▶ Job item
When you retype the data, keep every word exactly and include none of the pictures.

(Multi-image counting data)
BEGIN
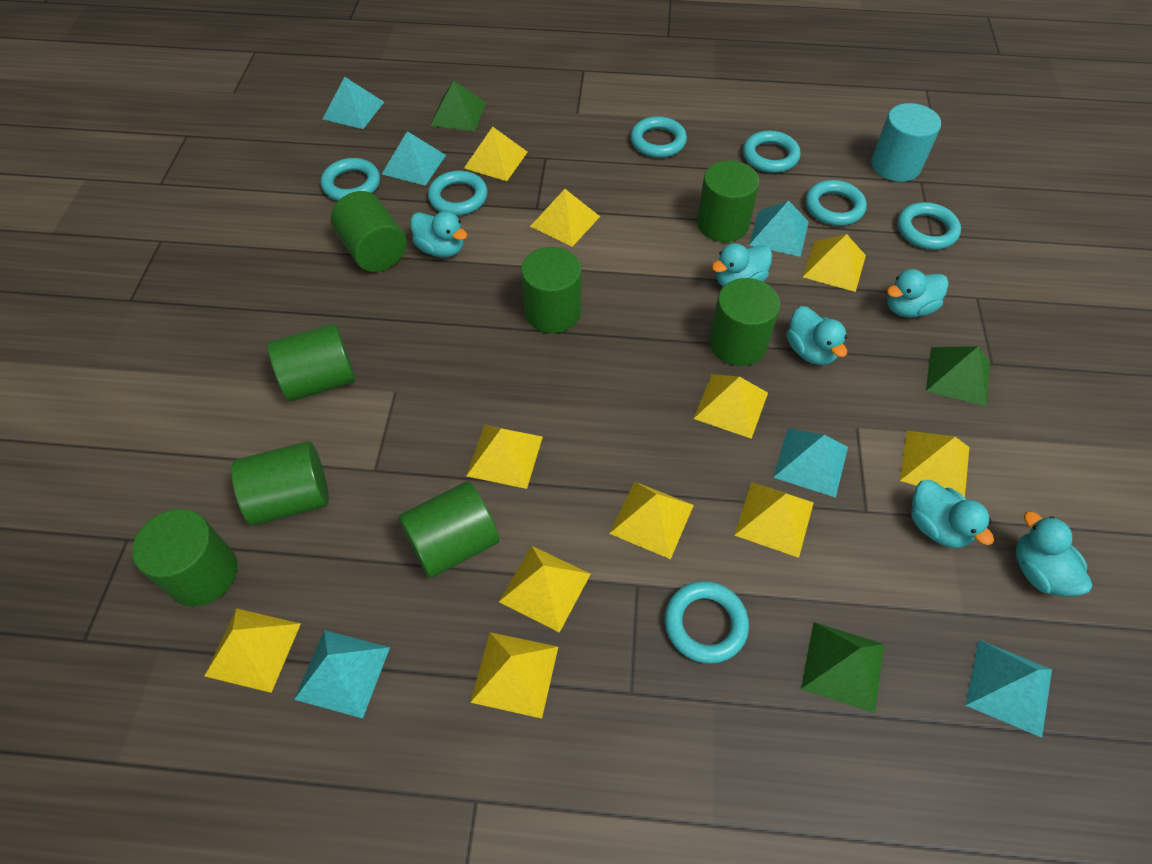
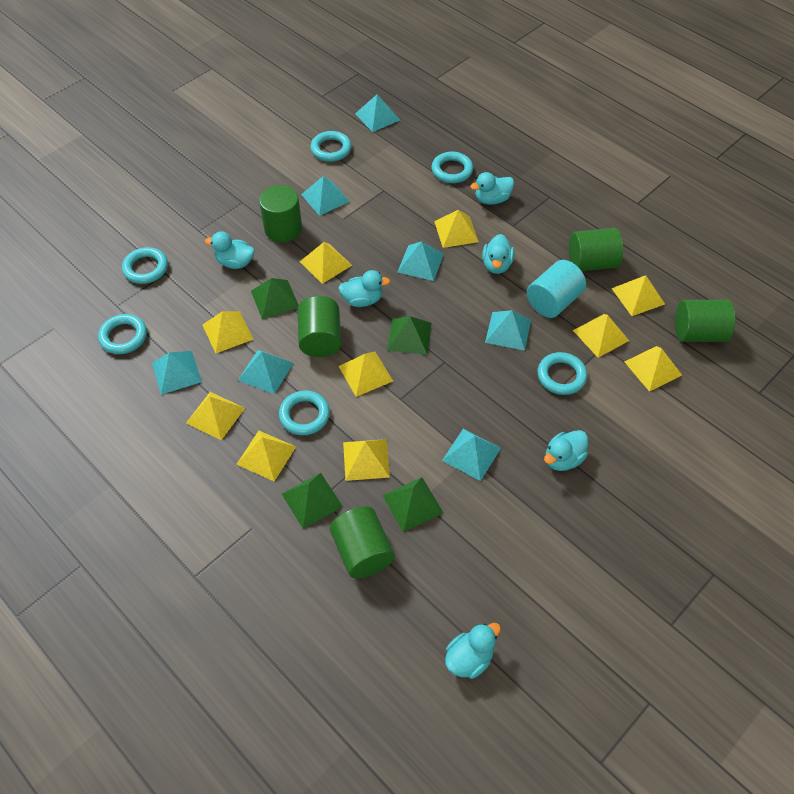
green cylinder: 8 -> 5
green pyramid: 3 -> 4
turquoise pyramid: 6 -> 7
turquoise ring: 7 -> 6
yellow pyramid: 11 -> 10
END
▶ Answer box
green cylinder: 8 -> 5
green pyramid: 3 -> 4
turquoise pyramid: 6 -> 7
turquoise ring: 7 -> 6
yellow pyramid: 11 -> 10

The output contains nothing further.